> _Requirement_: List every line below containing "niebieski".

> _Material provided_:
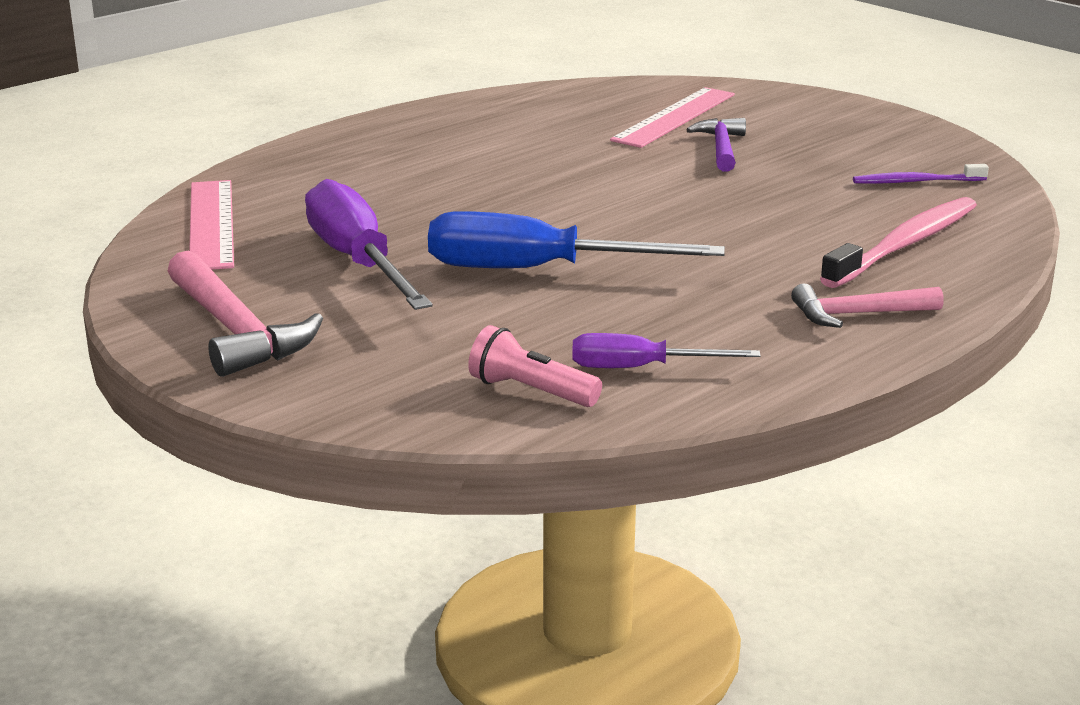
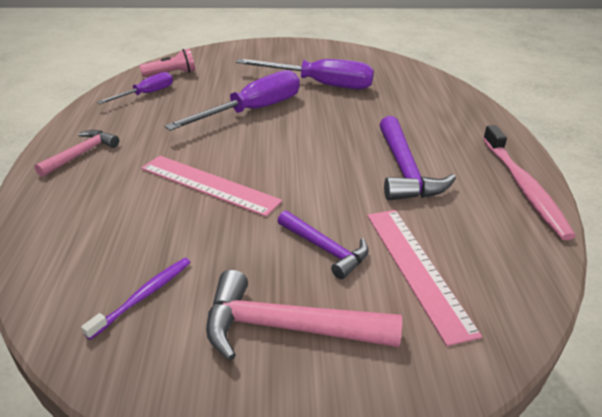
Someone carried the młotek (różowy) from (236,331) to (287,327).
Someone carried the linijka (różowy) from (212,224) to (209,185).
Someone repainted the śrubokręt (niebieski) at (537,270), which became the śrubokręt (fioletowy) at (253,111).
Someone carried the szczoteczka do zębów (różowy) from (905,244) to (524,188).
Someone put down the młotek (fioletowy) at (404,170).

--

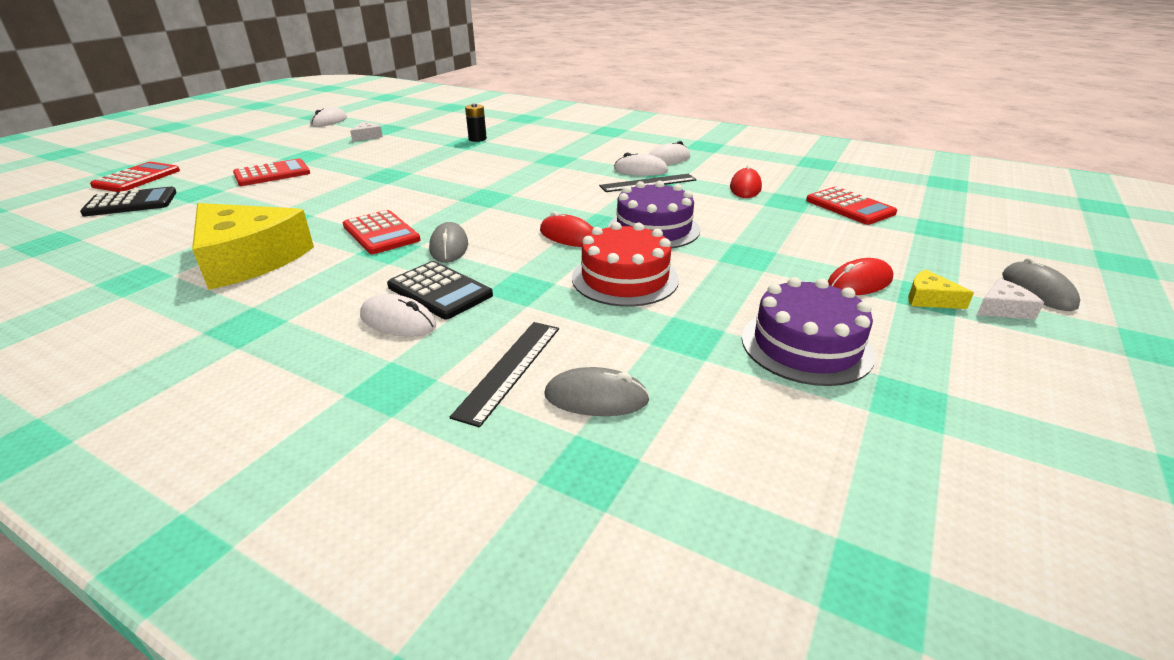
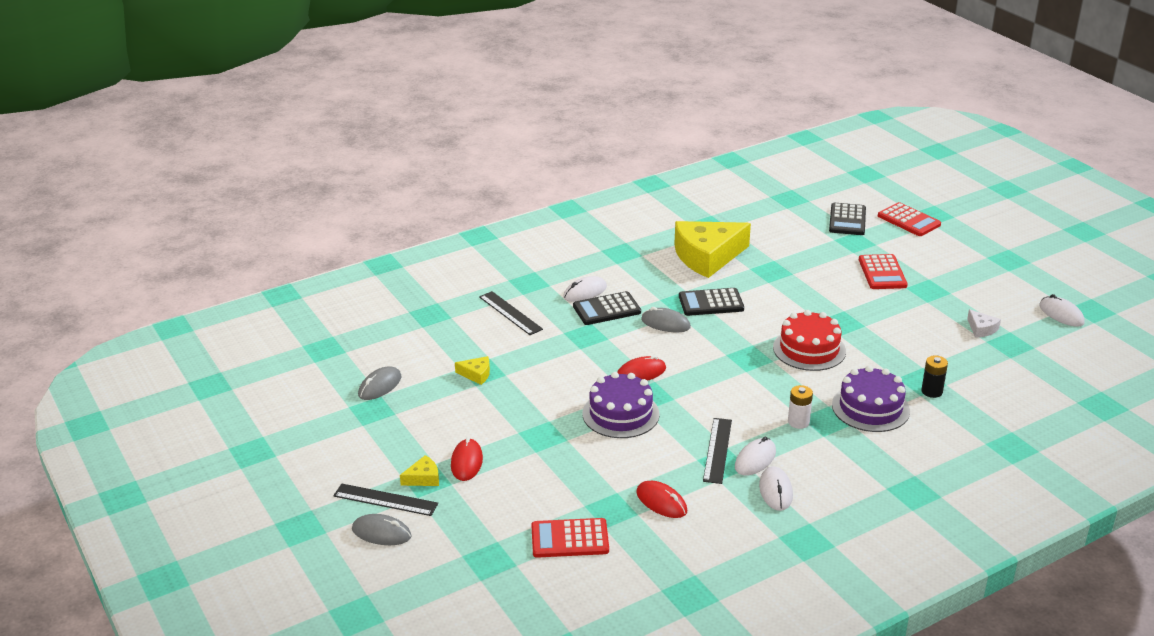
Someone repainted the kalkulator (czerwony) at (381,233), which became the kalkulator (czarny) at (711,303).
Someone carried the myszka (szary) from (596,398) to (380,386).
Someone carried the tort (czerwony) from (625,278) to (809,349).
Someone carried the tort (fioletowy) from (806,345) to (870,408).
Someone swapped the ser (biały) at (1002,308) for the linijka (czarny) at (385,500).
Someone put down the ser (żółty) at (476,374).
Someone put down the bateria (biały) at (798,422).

==

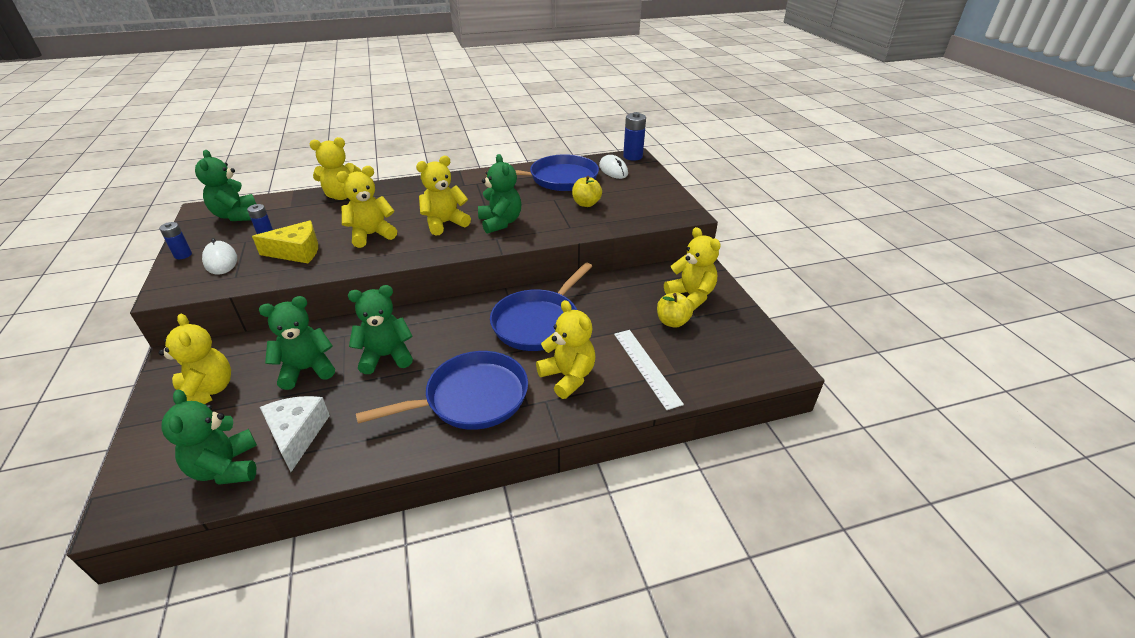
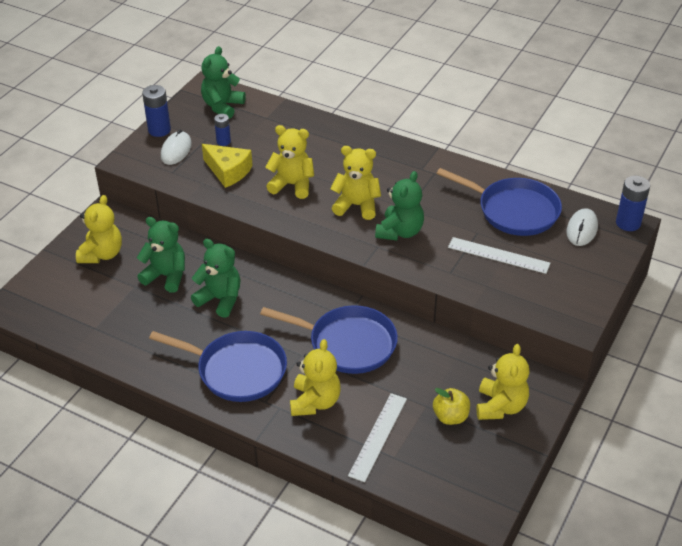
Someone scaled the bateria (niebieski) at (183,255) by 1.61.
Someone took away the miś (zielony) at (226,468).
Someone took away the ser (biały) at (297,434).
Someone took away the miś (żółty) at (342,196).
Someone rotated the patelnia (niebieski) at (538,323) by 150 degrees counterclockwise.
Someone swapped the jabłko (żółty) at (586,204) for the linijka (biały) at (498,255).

> _Result for this exercise_:
Someone repainted the śrubokręt (niebieski) at (537,270), which became the śrubokręt (fioletowy) at (253,111).
Someone scaled the bateria (niebieski) at (183,255) by 1.61.
Someone rotated the patelnia (niebieski) at (538,323) by 150 degrees counterclockwise.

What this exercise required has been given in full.